=== THE PROBLEM ===
Where the listing below has a line with "camera: 10 degrees right, 20 degrees down", write out exactly that line and every line after it, stopping after the line with "green bucket [537,215,665,347]".

=== INFORMATION SHOWN ===
=== Section Start ===

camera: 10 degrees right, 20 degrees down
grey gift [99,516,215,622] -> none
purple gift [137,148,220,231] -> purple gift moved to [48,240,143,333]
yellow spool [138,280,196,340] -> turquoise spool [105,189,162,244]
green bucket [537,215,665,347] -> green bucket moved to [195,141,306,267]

=== Section End ===
=== Section Start ===

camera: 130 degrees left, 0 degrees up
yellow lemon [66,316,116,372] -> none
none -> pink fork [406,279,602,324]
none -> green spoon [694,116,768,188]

=== Section End ===

=== TASK ANSWER ===
camera: 10 degrees right, 20 degrees down
grey gift [99,516,215,622] -> none
purple gift [137,148,220,231] -> purple gift moved to [48,240,143,333]
yellow spool [138,280,196,340] -> turquoise spool [105,189,162,244]
green bucket [537,215,665,347] -> green bucket moved to [195,141,306,267]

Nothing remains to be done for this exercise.